*About this task*. Reproduce the records exactly, but not the pictures.

++++++++++++++++++++

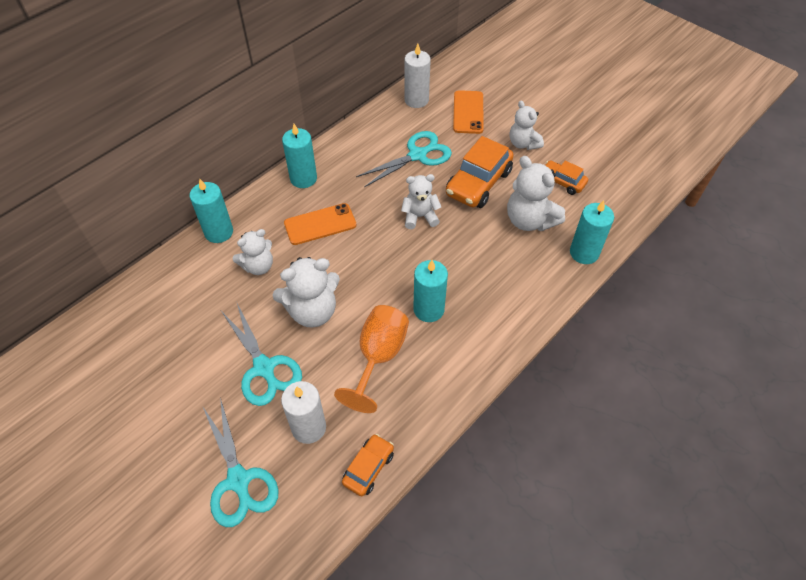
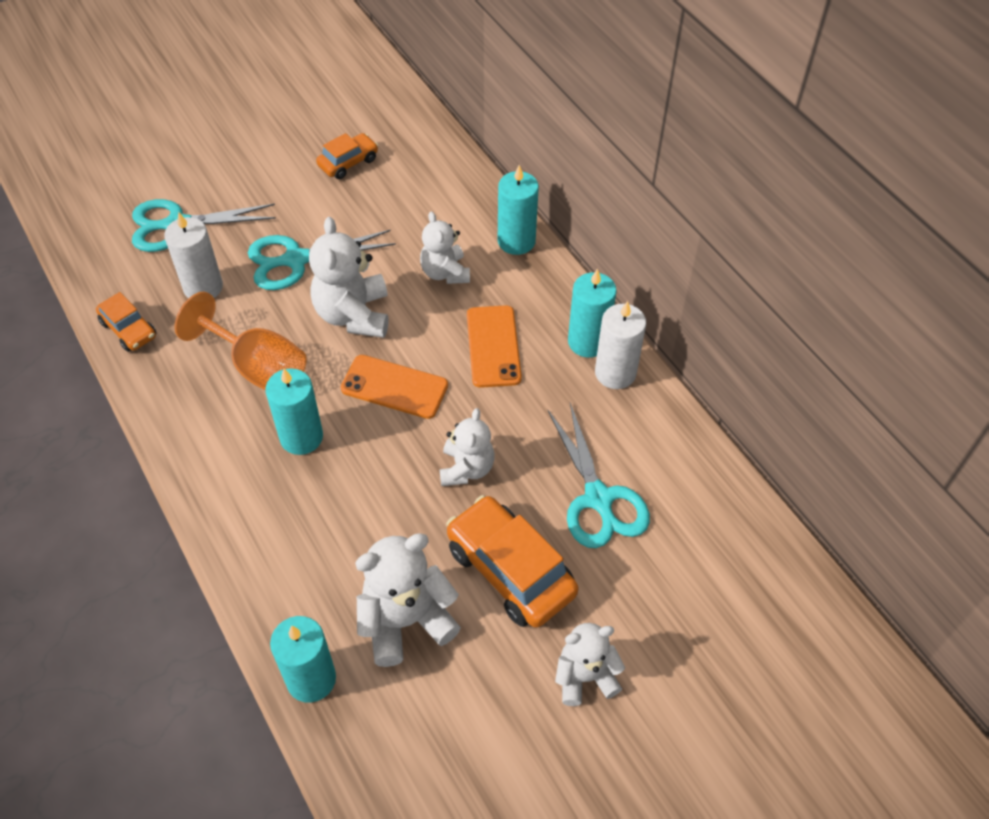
camera: 105 degrees right, 0 degrees up
white candle [404,44,431,108] -> white candle moved to [595,301,646,389]
orange phone [453,90,484,134] -> orange phone moved to [341,355,448,419]
orange car [545,160,588,195] -> orange car moved to [316,133,378,179]

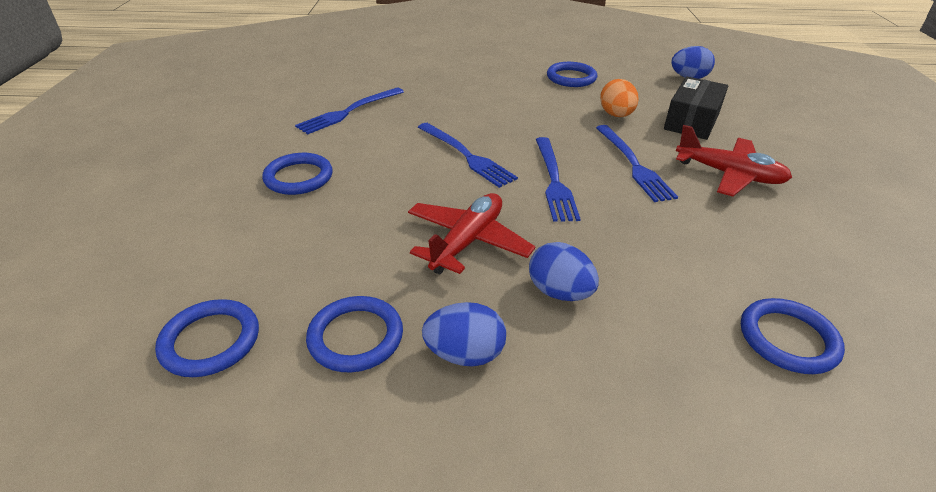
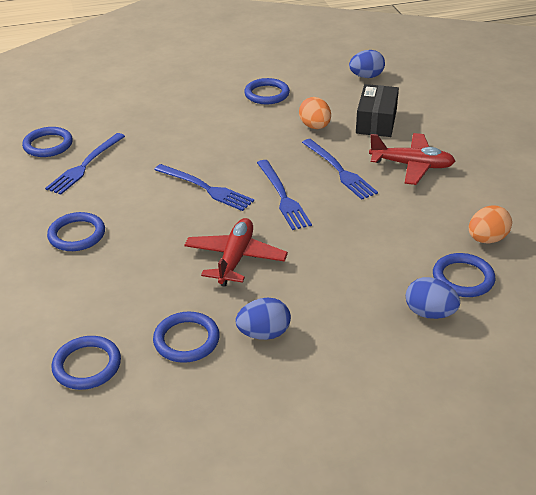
camera: 15 degrees left, 0 degrees up
blue egg [529,242,599,301] -> blue egg moved to [406,277,460,319]
none -> blue ring [22,127,73,157]
none -> orange egg [469,205,512,243]

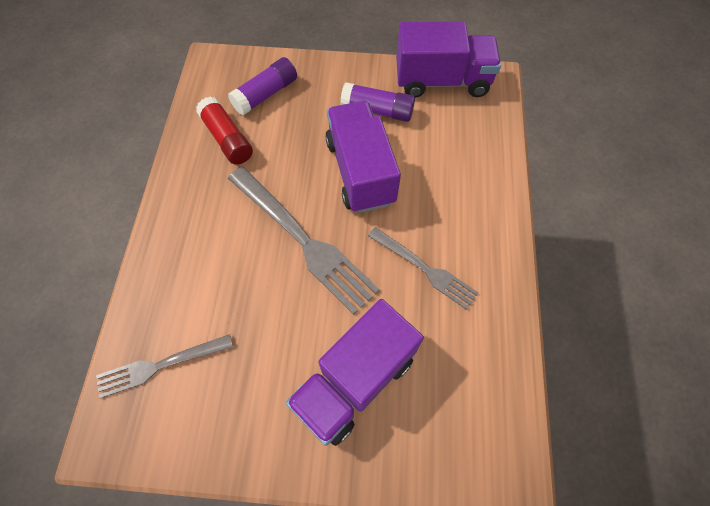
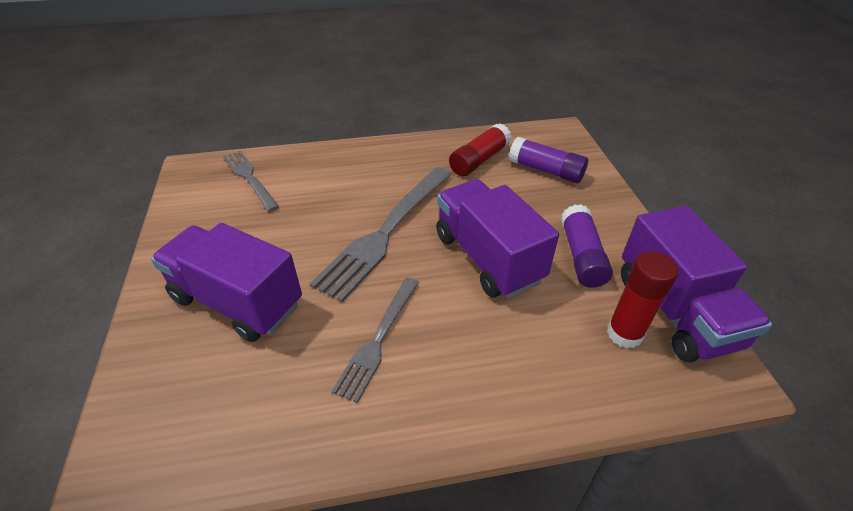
camera: 75 degrees right, 20 degrees down
purple truck [325,101,401,213] -> purple truck turned 90 degrees counterclockwise [436,179,559,298]
none -> red glue stick [607,251,679,348]

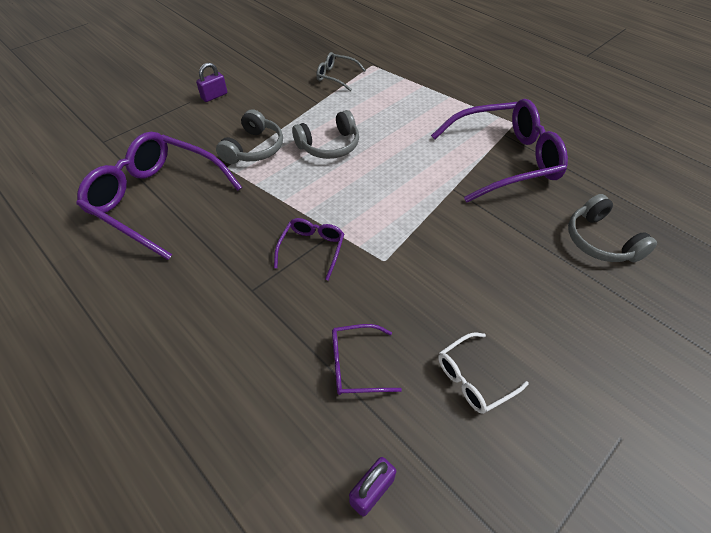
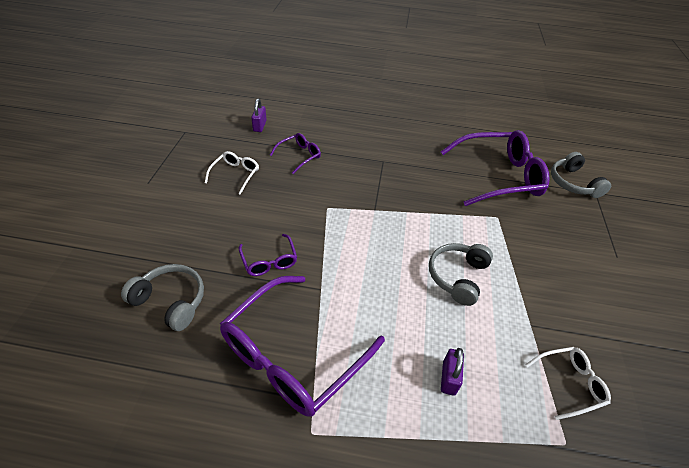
camera: 140 degrees right, 5 degrees down
purple padlock [196,63,227,102] -> purple padlock moved to [441,348,464,396]
grey headphones [216,109,283,164] -> grey headphones moved to [551,152,611,198]
purple glasses [274,218,344,280] -> purple glasses moved to [238,234,297,276]
grey glasses [316,52,366,91] -> white glasses [526,347,611,420]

++++++++++++++++++++

*Exercise answer*.
camera: 105 degrees right, 0 degrees up
white candle [404,44,431,108] -> white candle moved to [595,301,646,389]
orange phone [453,90,484,134] -> orange phone moved to [341,355,448,419]
orange car [545,160,588,195] -> orange car moved to [316,133,378,179]

camera: 15 degrees left, 0 degrees up
blue egg [529,242,599,301] -> blue egg moved to [406,277,460,319]
none -> blue ring [22,127,73,157]
none -> orange egg [469,205,512,243]

camera: 75 degrees right, 20 degrees down
purple truck [325,101,401,213] -> purple truck turned 90 degrees counterclockwise [436,179,559,298]
none -> red glue stick [607,251,679,348]

camera: 140 degrees right, 5 degrees down
purple padlock [196,63,227,102] -> purple padlock moved to [441,348,464,396]
grey headphones [216,109,283,164] -> grey headphones moved to [551,152,611,198]
purple glasses [274,218,344,280] -> purple glasses moved to [238,234,297,276]
grey glasses [316,52,366,91] -> white glasses [526,347,611,420]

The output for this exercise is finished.